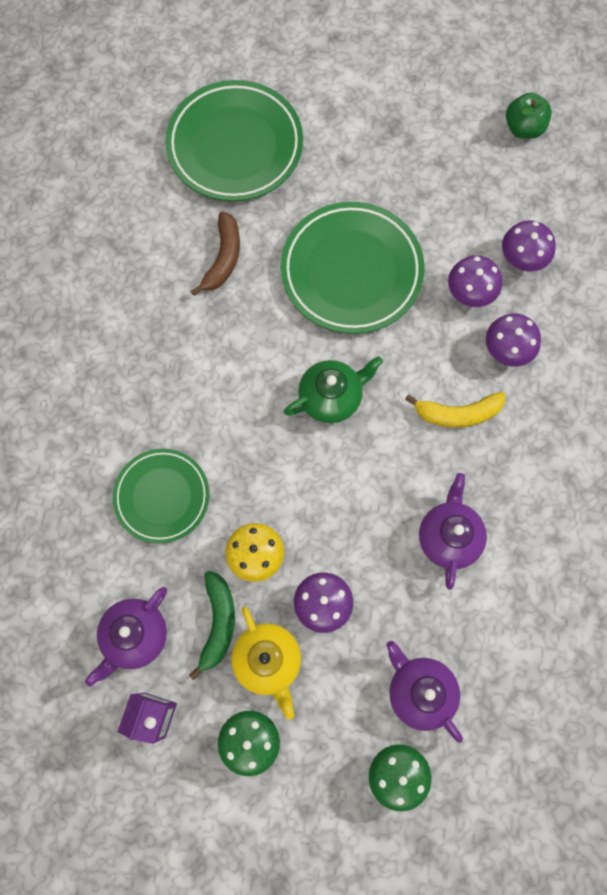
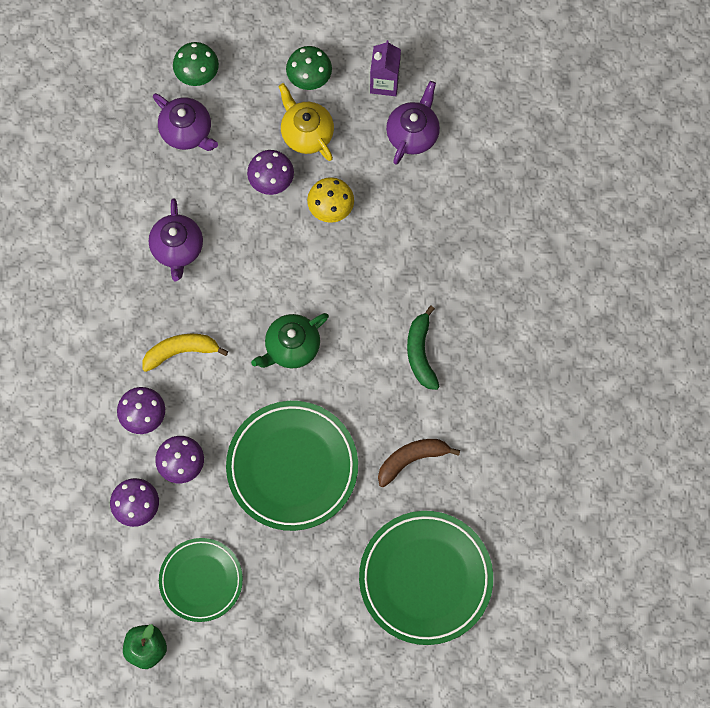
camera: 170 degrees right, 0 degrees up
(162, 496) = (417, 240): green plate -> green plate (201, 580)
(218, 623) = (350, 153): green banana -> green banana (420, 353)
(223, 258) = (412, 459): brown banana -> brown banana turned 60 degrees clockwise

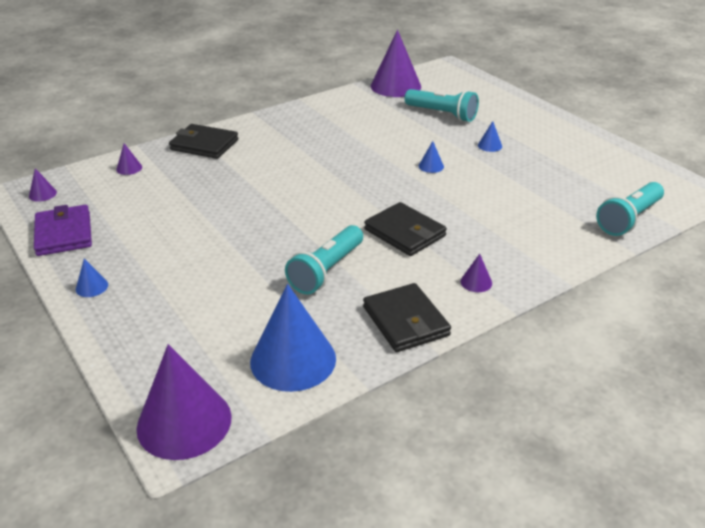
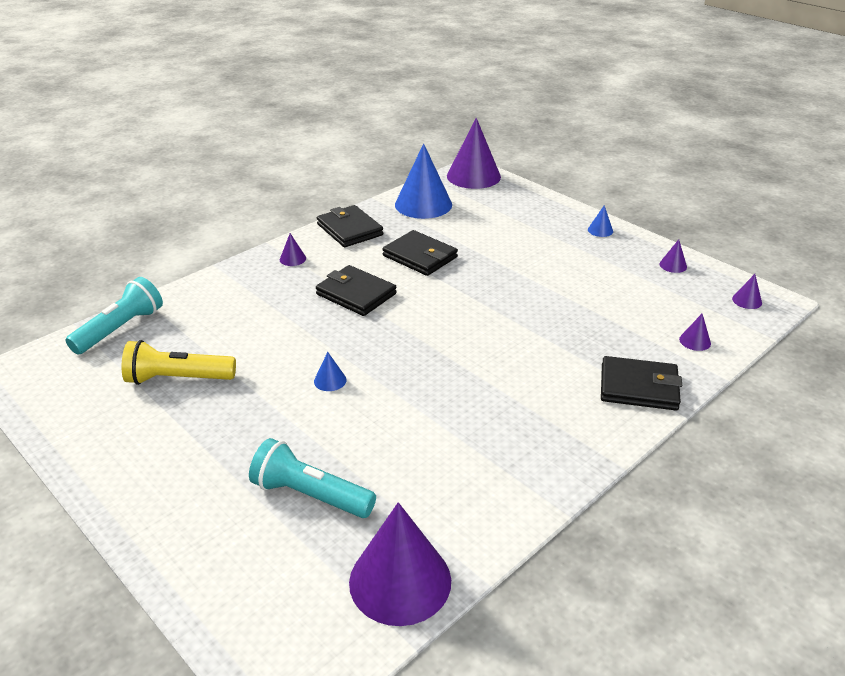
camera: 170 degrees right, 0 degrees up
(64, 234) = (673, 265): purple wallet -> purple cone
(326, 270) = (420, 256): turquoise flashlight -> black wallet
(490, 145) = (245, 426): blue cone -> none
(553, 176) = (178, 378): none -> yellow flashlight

☆ ☆ ☆ ☆

Your instructions :: The records must be copied with no word altered, and without their pictures.

Answer section ::
camera: 170 degrees right, 0 degrees up
(162, 496) = (417, 240): green plate -> green plate (201, 580)
(218, 623) = (350, 153): green banana -> green banana (420, 353)
(223, 258) = (412, 459): brown banana -> brown banana turned 60 degrees clockwise

camera: 170 degrees right, 0 degrees up
(64, 234) = (673, 265): purple wallet -> purple cone
(326, 270) = (420, 256): turquoise flashlight -> black wallet
(490, 145) = (245, 426): blue cone -> none
(553, 176) = (178, 378): none -> yellow flashlight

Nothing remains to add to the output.